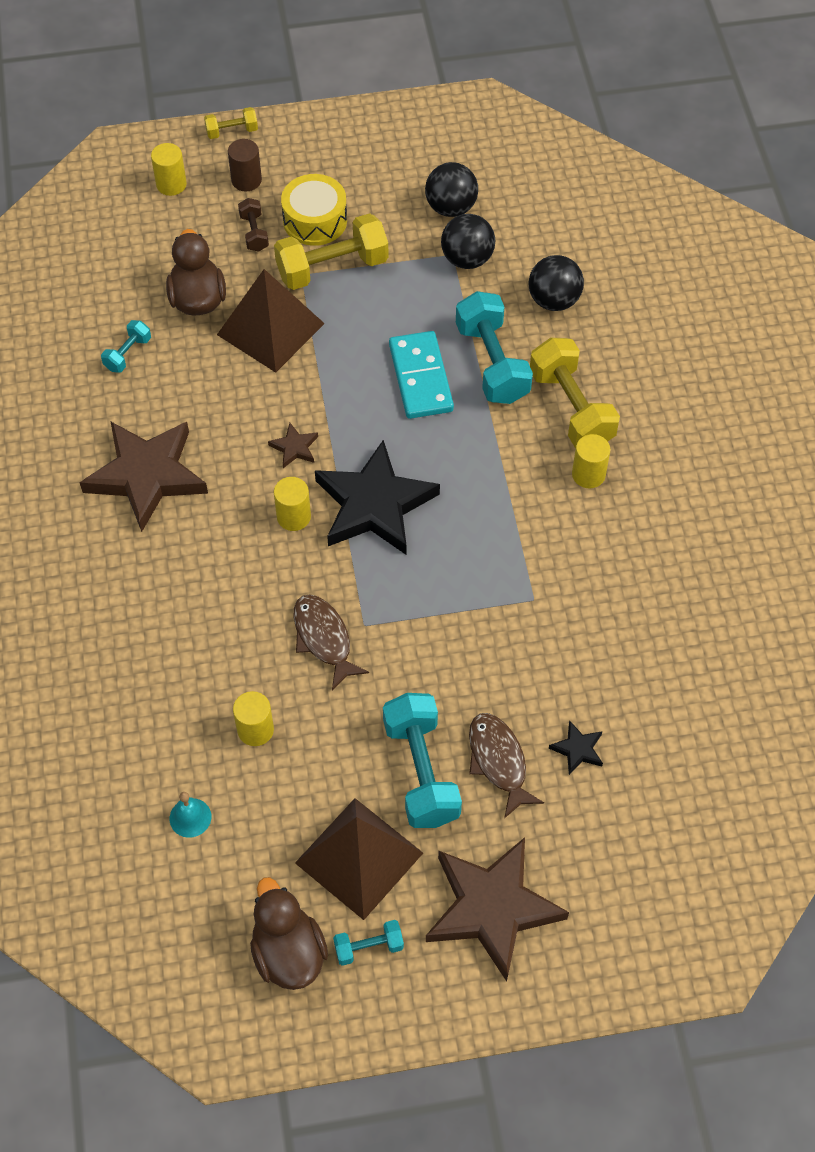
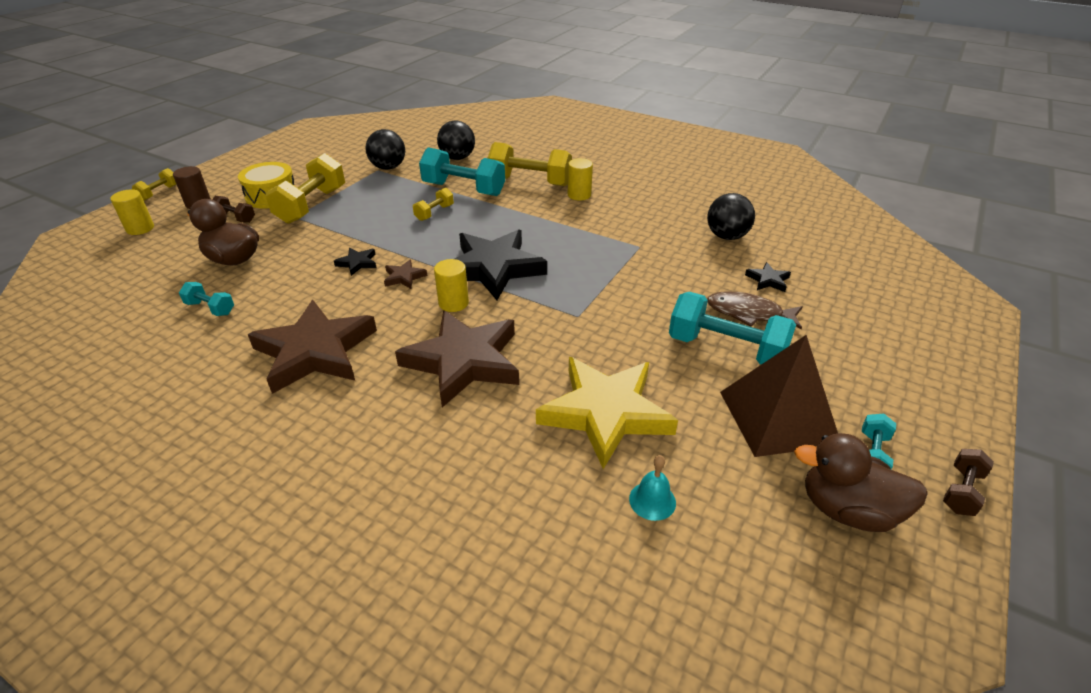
camera: 50 degrees left, 20 degrees down
turquoise dumbbell [101,320,151,373] -> turquoise dumbbell turned 45 degrees counterclockwise [179,282,234,316]
brown pyramid [217,269,325,373] -> none
yellow cylinder [233,691,274,746] -> yellow star [536,357,678,469]
brown fish [293,594,369,690] -> none
turquoise domino [389,331,454,419] -> yellow dumbbell [413,188,454,221]
black ball [425,162,478,217] -> black ball moved to [707,193,755,240]
brown star [426,837,569,981] -> brown star moved to [395,310,519,408]
none -> black star [334,248,377,276]
none -> brown dumbbell [943,449,994,516]

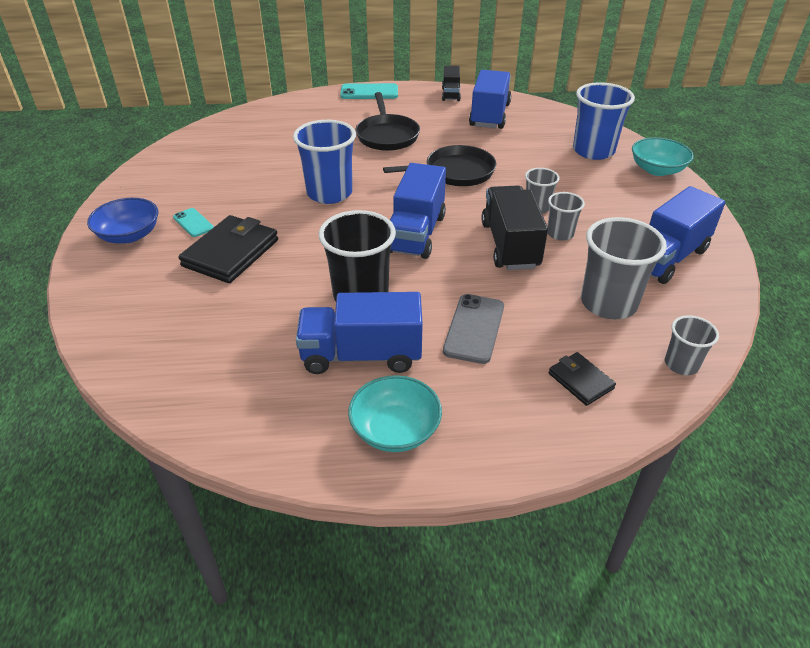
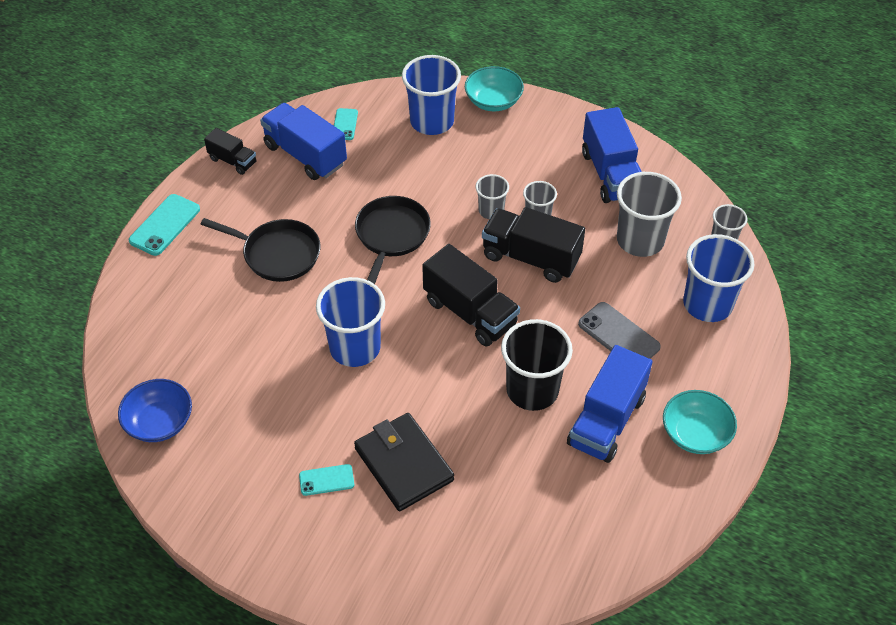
camera: 60 degrees left, 10 degrees up
blue bowl [87,198,159,244] -> blue bowl moved to [118,379,192,442]
blue truck [390,163,446,259] -> black truck [422,244,520,347]
black wallet [549,352,616,406] -> blue cup [683,234,754,322]
none -> turquoise phone [334,108,358,140]

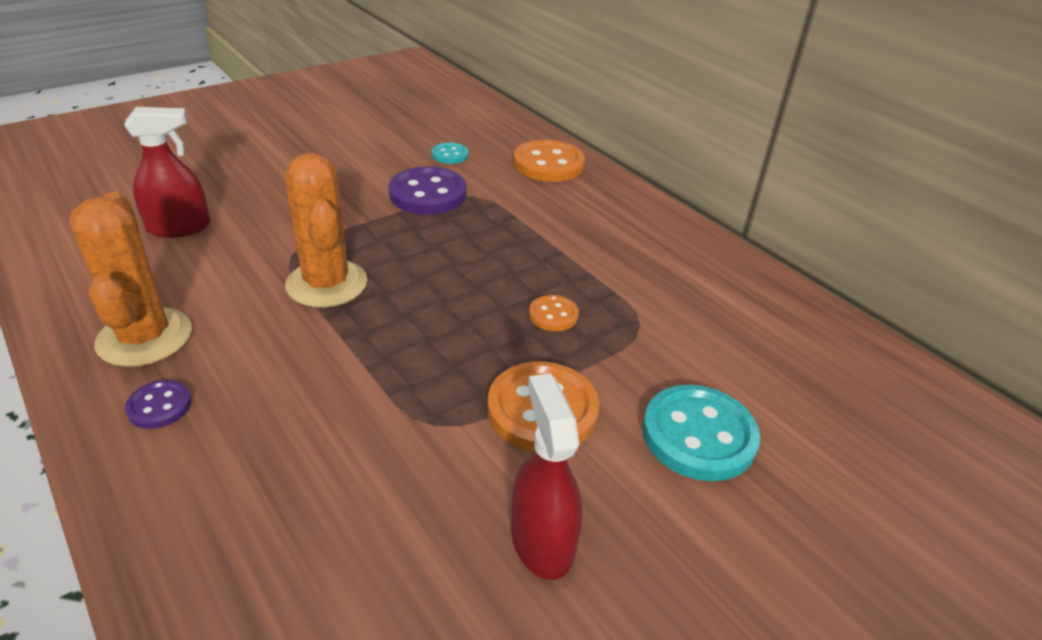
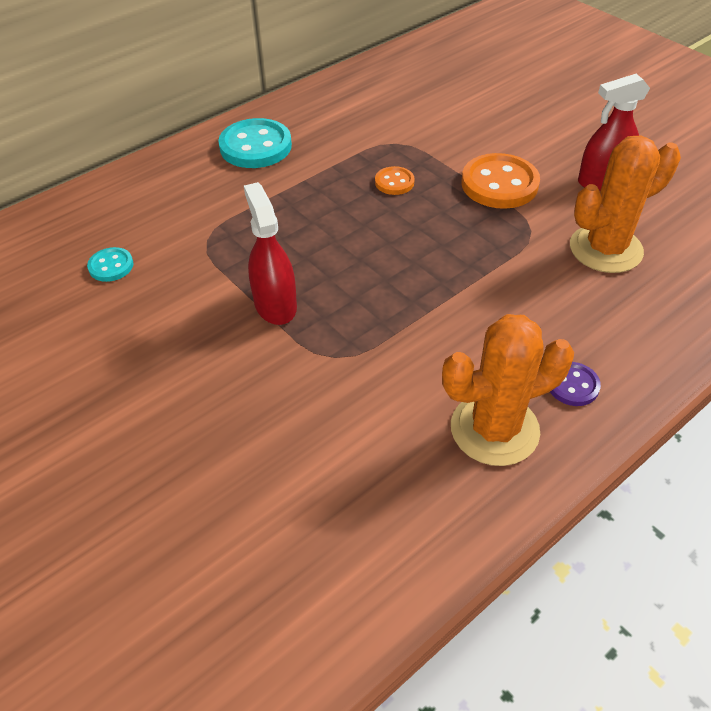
camera: 90 degrees left, 10 degrees up
red spray bottle [124,107,211,238] -> red spray bottle moved to [244,182,297,325]
orange cactus [284,153,367,308] -> orange cactus moved to [570,135,681,273]
purple button [388,167,467,215] -> none
orange button [513,140,585,182] -> none
turquoise button [643,385,760,481] -> turquoise button moved to [218,118,292,168]

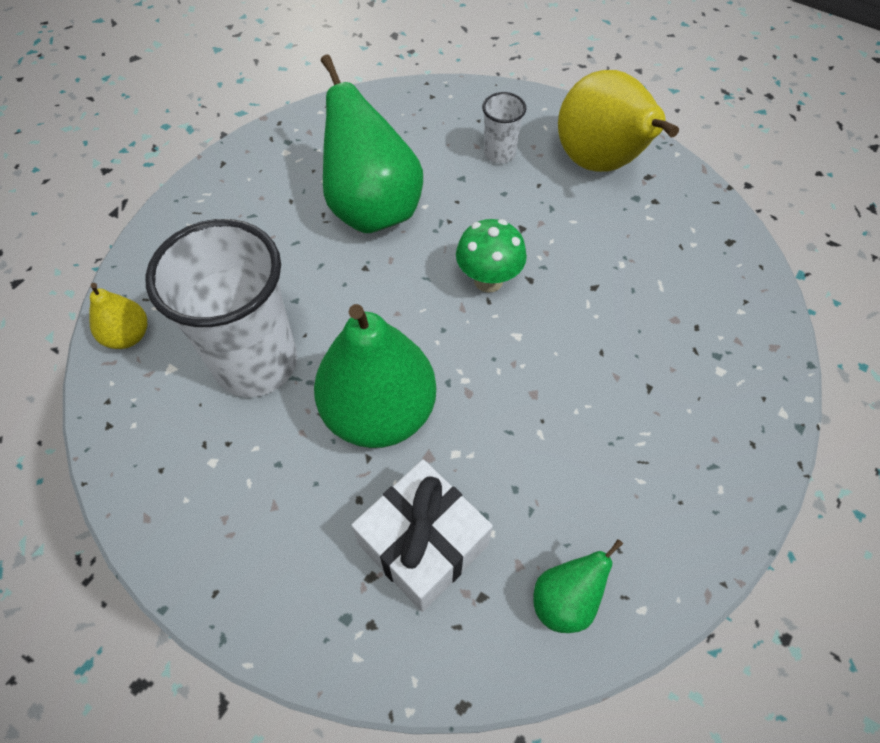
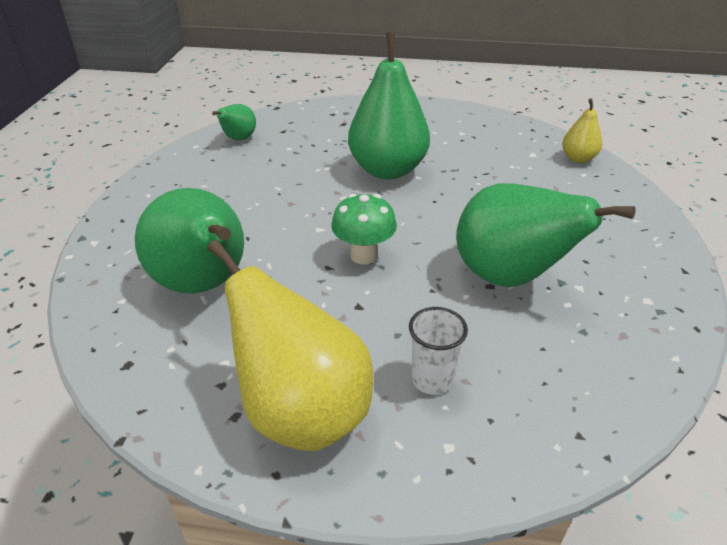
camera: 155 degrees right, 20 degrees down
white cup [145,219,297,397] -> none
white gift [351,460,493,612] -> none
none -> green pear [135,188,244,293]

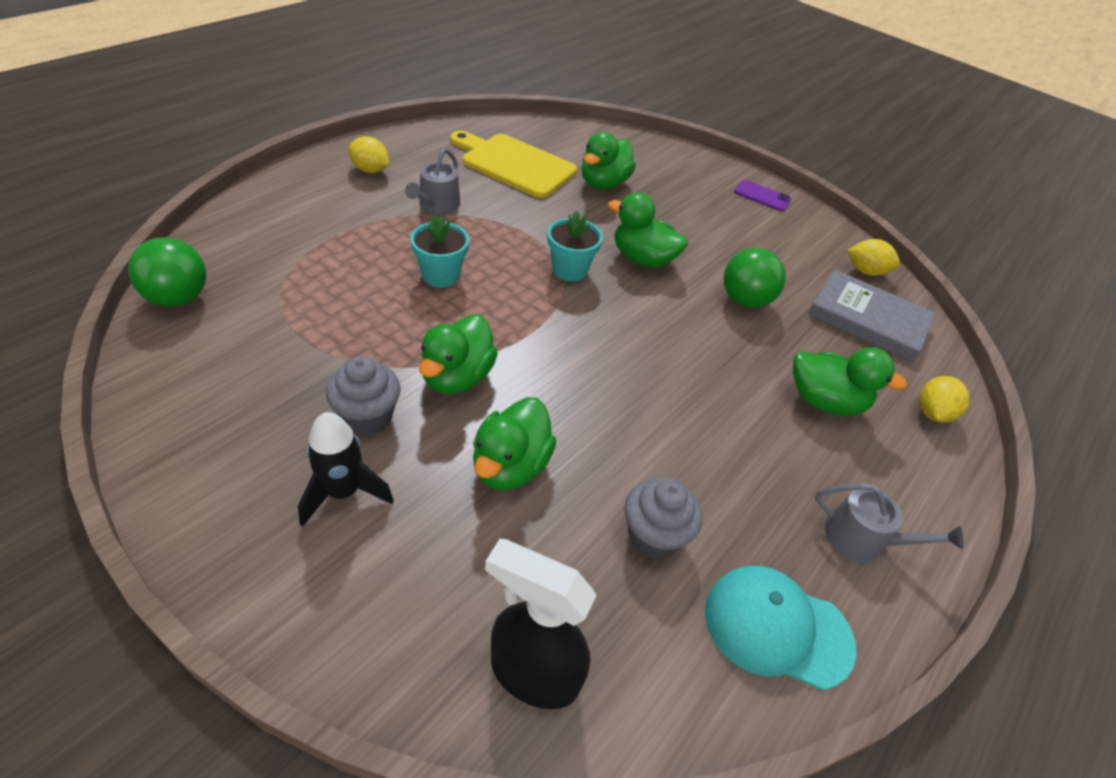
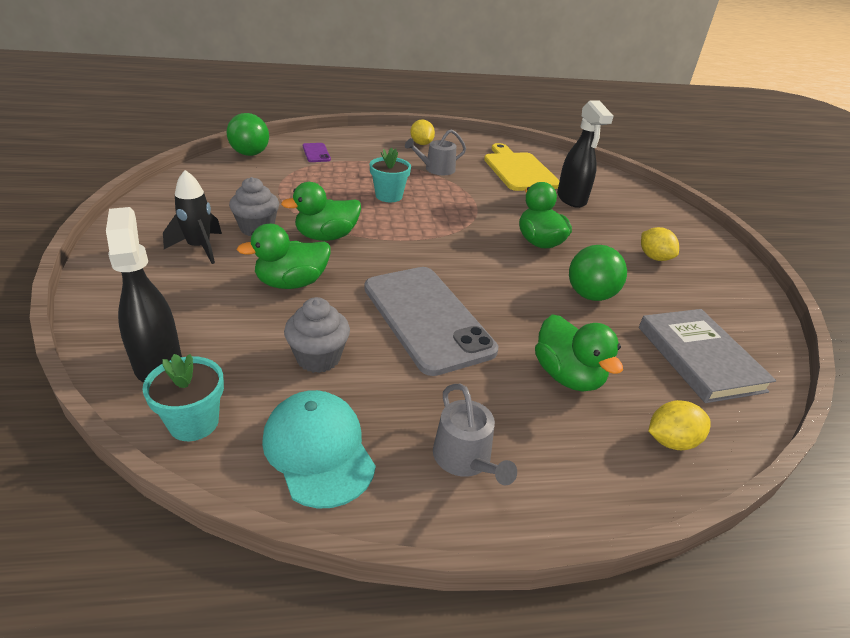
camera: 45 degrees right, 10 degrees down
turquoise flower pot [547,211,603,281] -> turquoise flower pot moved to [142,354,224,441]
green duck [581,132,636,189] -> black spray bottle [557,100,613,208]
purple phone [734,180,791,211] -> purple phone moved to [303,143,331,162]
yellow lemon [847,239,900,276] -> yellow lemon moved to [641,227,679,261]
none -> grey phone [364,267,498,376]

◆ ◆ ◆

**What you are asked to do**:
From the data above, return exactly the lines from the one with "black ball [425,162,478,217]" up to and including the one with "white gift [351,460,493,612] -> none". Pictures do not go in the copy.

**Solution below**:
black ball [425,162,478,217] -> black ball moved to [707,193,755,240]
brown star [426,837,569,981] -> brown star moved to [395,310,519,408]
none -> black star [334,248,377,276]
none -> brown dumbbell [943,449,994,516]

camera: 60 degrees left, 10 degrees up
blue bowl [87,198,159,244] -> blue bowl moved to [118,379,192,442]
blue truck [390,163,446,259] -> black truck [422,244,520,347]
black wallet [549,352,616,406] -> blue cup [683,234,754,322]
none -> turquoise phone [334,108,358,140]

camera: 90 degrees left, 10 degrees up
red spray bottle [124,107,211,238] -> red spray bottle moved to [244,182,297,325]
orange cactus [284,153,367,308] -> orange cactus moved to [570,135,681,273]
purple button [388,167,467,215] -> none
orange button [513,140,585,182] -> none
turquoise button [643,385,760,481] -> turquoise button moved to [218,118,292,168]

camera: 155 degrees right, 20 degrees down
white cup [145,219,297,397] -> none
white gift [351,460,493,612] -> none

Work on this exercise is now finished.